/---

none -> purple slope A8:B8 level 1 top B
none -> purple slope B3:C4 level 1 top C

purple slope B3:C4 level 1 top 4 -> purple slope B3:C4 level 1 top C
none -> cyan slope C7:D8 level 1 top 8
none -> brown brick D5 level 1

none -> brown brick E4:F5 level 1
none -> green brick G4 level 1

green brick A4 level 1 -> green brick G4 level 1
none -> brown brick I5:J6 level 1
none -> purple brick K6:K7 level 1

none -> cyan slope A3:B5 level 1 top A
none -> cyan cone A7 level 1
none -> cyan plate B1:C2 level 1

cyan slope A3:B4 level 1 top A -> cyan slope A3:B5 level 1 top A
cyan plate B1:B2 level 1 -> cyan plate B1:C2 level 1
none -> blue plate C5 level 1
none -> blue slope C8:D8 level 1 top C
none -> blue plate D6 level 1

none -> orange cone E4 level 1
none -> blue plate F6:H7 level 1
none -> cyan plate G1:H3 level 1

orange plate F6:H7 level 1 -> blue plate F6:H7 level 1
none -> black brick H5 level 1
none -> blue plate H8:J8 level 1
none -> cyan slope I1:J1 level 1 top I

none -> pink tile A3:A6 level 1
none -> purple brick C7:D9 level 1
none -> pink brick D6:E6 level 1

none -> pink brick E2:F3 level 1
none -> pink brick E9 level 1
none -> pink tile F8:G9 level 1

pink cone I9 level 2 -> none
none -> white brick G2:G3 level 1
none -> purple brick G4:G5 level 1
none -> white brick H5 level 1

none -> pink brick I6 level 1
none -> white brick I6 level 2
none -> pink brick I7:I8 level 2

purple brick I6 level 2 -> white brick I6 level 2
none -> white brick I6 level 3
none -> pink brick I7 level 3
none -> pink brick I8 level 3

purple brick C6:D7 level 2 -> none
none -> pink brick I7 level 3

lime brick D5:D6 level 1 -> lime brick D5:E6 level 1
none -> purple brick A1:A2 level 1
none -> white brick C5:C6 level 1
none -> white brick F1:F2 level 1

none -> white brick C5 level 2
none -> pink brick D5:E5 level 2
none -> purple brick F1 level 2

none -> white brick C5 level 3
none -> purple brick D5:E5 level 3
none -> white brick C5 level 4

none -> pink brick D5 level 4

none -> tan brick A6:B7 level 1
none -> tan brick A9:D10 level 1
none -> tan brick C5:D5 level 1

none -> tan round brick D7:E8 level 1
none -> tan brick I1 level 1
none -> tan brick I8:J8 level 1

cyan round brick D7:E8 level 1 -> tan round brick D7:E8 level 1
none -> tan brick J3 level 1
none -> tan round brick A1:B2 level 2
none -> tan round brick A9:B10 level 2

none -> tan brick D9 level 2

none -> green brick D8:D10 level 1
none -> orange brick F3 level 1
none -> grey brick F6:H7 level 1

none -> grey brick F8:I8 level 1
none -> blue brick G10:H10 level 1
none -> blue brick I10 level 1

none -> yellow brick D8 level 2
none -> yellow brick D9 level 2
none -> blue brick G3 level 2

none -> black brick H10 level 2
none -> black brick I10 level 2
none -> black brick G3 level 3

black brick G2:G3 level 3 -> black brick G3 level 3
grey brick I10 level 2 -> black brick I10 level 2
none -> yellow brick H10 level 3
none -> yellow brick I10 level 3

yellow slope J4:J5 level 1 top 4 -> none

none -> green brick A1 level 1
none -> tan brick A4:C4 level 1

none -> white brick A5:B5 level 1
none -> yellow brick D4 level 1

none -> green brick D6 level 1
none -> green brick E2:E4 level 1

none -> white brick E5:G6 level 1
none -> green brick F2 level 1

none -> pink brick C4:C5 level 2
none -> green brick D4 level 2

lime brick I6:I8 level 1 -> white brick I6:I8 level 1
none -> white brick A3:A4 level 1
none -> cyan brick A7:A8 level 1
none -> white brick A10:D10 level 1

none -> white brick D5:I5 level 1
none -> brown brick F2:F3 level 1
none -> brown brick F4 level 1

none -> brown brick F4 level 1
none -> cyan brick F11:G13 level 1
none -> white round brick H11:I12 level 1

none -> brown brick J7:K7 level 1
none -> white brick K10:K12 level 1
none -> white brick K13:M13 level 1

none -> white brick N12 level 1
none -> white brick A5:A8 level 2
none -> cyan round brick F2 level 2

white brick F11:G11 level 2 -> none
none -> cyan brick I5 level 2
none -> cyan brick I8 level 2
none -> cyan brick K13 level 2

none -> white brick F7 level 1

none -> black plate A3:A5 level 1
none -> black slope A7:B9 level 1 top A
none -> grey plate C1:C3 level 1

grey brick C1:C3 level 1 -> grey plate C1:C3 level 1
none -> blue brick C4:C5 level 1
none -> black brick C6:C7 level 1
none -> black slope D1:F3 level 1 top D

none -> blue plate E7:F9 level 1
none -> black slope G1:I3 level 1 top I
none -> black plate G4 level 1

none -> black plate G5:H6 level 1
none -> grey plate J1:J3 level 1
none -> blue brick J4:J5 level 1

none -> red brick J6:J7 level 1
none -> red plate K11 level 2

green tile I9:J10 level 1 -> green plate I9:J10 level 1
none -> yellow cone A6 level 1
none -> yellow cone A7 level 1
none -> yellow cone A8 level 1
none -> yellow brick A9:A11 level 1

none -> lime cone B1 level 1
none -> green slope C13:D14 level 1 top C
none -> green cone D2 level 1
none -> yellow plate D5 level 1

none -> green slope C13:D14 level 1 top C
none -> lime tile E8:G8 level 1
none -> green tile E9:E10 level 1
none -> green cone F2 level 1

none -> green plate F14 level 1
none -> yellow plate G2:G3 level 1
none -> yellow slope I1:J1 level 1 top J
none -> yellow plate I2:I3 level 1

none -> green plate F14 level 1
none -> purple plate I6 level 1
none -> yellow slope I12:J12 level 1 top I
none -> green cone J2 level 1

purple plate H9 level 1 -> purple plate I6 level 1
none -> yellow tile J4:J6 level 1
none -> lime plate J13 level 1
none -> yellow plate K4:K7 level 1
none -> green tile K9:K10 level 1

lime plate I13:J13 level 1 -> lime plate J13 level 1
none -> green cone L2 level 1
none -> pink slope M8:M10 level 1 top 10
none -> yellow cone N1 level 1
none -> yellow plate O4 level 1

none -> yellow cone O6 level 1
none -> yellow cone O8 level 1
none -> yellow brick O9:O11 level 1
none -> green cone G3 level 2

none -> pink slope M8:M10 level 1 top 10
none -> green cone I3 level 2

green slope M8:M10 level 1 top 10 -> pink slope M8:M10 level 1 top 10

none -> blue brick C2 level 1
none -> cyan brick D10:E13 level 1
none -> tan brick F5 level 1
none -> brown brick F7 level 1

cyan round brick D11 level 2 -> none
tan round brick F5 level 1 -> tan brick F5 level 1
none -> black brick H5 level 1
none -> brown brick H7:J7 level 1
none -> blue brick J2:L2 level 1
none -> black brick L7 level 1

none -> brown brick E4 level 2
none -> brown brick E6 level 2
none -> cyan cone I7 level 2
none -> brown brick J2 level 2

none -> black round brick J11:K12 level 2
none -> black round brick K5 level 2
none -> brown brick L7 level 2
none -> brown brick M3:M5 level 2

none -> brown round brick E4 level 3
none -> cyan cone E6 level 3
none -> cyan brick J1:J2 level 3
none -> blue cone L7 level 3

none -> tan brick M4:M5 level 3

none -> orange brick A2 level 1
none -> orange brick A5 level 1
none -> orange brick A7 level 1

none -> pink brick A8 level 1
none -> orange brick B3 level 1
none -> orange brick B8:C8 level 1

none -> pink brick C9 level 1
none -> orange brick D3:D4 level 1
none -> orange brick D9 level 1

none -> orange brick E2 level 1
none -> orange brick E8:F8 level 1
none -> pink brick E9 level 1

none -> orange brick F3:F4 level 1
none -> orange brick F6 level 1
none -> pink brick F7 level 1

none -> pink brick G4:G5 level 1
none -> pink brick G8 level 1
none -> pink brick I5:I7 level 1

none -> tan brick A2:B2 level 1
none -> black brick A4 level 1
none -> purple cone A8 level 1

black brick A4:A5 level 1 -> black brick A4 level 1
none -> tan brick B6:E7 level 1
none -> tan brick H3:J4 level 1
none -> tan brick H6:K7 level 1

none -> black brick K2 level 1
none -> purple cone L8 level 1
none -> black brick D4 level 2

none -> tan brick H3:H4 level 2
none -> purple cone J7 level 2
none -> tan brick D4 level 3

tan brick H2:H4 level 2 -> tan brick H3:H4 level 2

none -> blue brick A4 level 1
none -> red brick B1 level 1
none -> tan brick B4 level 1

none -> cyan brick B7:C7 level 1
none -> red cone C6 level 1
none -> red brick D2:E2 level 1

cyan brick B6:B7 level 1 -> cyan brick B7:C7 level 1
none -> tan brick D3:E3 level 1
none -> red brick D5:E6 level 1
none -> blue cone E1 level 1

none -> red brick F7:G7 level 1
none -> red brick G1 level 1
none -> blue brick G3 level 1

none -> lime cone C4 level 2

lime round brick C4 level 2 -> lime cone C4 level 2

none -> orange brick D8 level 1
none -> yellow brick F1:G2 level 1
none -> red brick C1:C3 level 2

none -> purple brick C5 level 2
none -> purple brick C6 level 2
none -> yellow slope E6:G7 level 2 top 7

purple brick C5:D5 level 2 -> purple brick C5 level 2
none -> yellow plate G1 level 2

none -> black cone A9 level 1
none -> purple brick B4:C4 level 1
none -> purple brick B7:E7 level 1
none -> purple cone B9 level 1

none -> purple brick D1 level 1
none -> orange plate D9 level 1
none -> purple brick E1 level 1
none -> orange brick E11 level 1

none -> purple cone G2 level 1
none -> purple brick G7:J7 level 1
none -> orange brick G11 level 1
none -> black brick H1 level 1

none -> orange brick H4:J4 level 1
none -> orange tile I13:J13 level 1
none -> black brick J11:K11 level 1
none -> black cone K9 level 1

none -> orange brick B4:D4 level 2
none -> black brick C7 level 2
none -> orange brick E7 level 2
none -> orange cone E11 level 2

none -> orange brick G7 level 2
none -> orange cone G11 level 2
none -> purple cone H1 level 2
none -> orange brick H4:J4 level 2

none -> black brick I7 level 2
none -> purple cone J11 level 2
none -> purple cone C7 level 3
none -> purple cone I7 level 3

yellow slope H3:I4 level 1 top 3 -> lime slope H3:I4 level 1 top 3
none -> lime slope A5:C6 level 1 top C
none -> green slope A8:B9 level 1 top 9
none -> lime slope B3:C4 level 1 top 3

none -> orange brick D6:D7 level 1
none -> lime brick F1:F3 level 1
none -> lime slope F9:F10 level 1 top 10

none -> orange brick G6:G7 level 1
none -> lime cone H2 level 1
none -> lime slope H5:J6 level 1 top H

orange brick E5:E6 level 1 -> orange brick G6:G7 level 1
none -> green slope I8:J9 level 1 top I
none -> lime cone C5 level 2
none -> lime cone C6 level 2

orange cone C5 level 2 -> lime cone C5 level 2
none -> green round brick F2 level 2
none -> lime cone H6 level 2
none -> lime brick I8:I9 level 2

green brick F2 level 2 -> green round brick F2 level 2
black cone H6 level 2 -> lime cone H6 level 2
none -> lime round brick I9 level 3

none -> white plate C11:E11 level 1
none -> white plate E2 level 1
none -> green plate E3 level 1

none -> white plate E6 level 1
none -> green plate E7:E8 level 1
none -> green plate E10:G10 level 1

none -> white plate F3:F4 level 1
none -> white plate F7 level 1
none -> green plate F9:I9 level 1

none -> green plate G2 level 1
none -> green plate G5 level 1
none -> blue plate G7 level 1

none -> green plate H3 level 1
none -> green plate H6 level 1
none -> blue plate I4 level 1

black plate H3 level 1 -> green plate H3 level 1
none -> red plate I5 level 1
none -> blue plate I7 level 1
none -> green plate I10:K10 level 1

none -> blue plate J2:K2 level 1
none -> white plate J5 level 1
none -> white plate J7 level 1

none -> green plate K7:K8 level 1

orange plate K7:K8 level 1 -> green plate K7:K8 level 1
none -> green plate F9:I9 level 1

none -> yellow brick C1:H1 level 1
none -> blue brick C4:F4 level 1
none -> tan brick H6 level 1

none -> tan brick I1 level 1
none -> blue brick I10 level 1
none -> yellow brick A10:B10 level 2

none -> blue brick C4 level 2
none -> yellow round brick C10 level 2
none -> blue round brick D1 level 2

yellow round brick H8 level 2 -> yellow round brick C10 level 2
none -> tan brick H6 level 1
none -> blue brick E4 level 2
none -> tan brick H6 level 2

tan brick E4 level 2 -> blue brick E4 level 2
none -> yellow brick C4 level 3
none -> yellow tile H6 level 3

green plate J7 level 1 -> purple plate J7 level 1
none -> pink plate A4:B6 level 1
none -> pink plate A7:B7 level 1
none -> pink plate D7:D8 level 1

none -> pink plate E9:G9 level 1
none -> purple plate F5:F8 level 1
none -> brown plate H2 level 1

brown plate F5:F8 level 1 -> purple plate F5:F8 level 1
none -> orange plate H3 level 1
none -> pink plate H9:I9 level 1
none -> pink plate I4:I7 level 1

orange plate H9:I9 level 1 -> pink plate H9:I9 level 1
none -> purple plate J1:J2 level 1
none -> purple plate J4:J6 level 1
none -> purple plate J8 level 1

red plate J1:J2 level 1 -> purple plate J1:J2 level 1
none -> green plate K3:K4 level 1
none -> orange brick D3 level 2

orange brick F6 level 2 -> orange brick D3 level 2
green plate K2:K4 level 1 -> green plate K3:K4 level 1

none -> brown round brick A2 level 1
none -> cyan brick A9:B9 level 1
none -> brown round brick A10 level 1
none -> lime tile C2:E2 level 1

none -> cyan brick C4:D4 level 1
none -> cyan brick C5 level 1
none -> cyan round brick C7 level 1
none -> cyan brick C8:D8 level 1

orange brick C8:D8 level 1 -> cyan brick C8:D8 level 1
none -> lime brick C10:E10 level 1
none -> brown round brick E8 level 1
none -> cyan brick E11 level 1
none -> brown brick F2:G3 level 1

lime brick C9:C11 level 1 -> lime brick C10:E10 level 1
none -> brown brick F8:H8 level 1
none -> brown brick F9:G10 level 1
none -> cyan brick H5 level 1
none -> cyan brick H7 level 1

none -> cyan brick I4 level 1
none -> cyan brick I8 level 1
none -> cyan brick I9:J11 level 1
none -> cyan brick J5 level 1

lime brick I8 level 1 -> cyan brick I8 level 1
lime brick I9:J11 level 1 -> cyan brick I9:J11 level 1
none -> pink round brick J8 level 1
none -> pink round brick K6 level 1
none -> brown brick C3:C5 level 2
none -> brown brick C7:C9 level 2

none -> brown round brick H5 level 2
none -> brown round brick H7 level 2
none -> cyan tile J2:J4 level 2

\---

▶ **Action item**
Each line that contains "grey" is to be copied from the listing above.

▶ **Answer area**
none -> grey brick F6:H7 level 1
none -> grey brick F8:I8 level 1
grey brick I10 level 2 -> black brick I10 level 2
none -> grey plate C1:C3 level 1
grey brick C1:C3 level 1 -> grey plate C1:C3 level 1
none -> grey plate J1:J3 level 1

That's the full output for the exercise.